_Activity_.
Only lines containing the string "turquoise" belong in the answer; find them in the records and copy them.

_Available records_.
▽

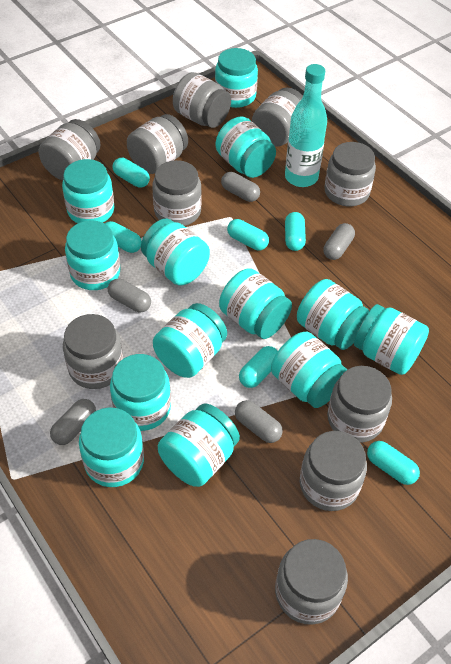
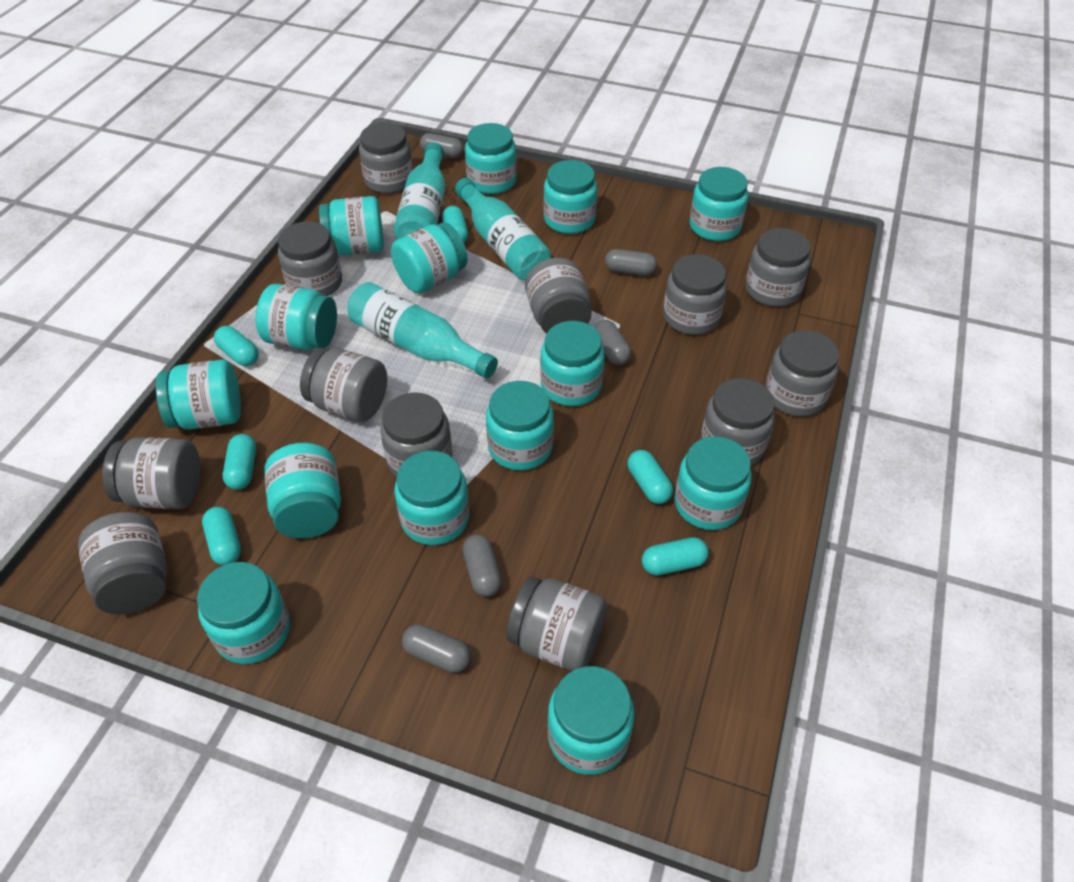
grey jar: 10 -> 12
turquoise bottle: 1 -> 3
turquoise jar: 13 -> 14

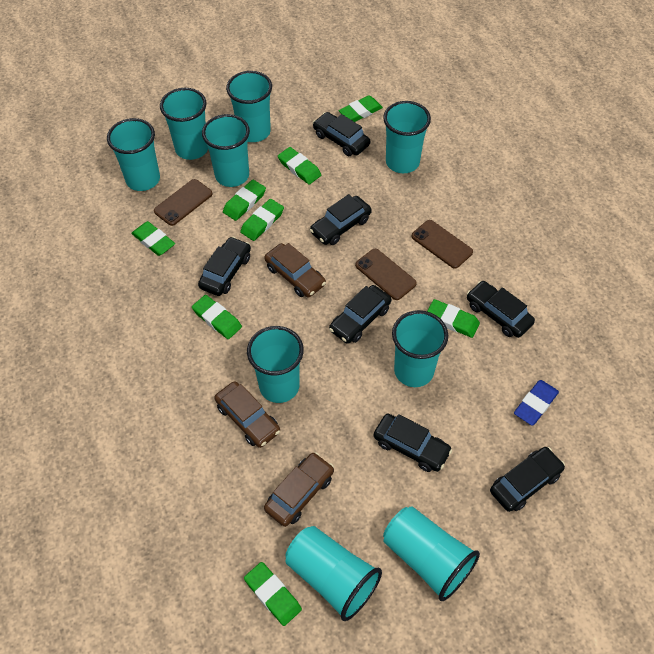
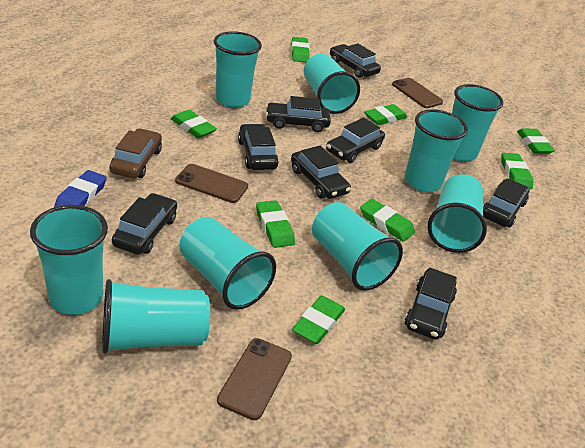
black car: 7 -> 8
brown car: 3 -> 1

△

_Result of this task_.
turquoise bottle: 1 -> 3
turquoise jar: 13 -> 14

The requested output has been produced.